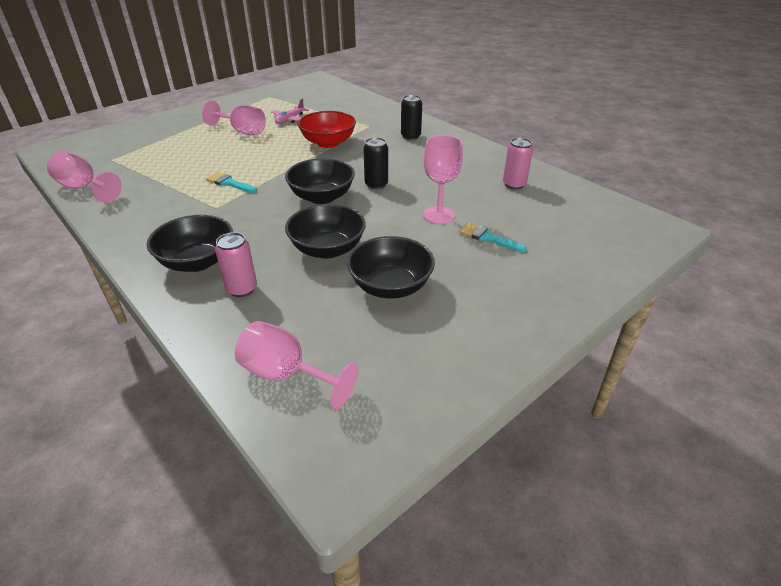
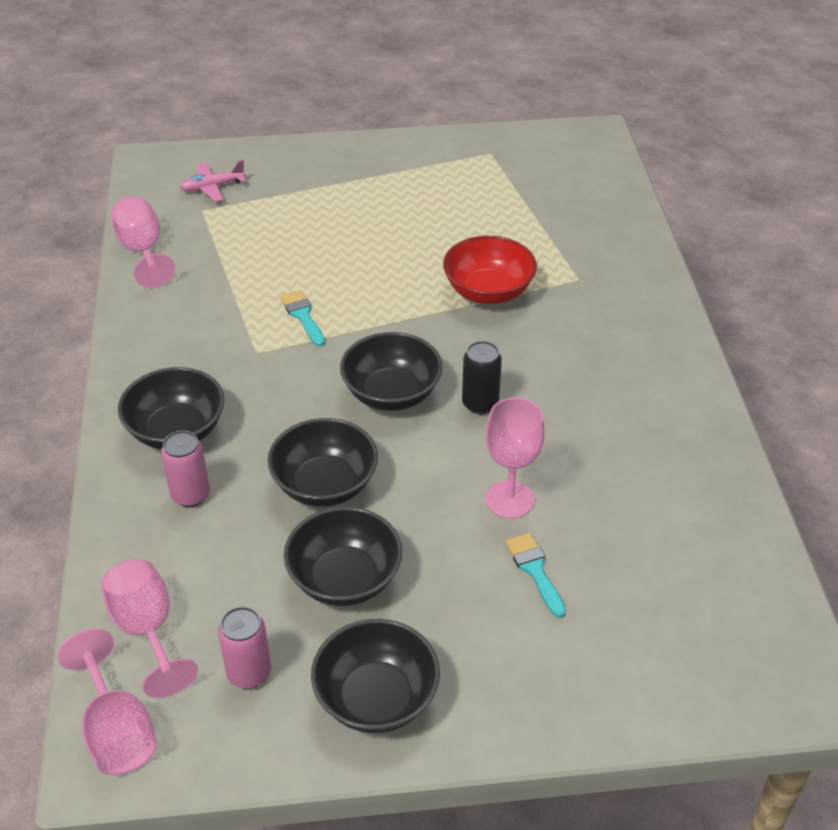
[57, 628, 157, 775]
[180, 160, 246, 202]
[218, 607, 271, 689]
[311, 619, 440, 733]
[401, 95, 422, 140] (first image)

-=-=-=-=-

■ TASK PROMPT:
Each entry above needs to be restated without a single word changed; skip the images.

■ SOLUTION FOR THIS EXERCISE:
[57, 628, 157, 775]
[180, 160, 246, 202]
[218, 607, 271, 689]
[311, 619, 440, 733]
[401, 95, 422, 140] (first image)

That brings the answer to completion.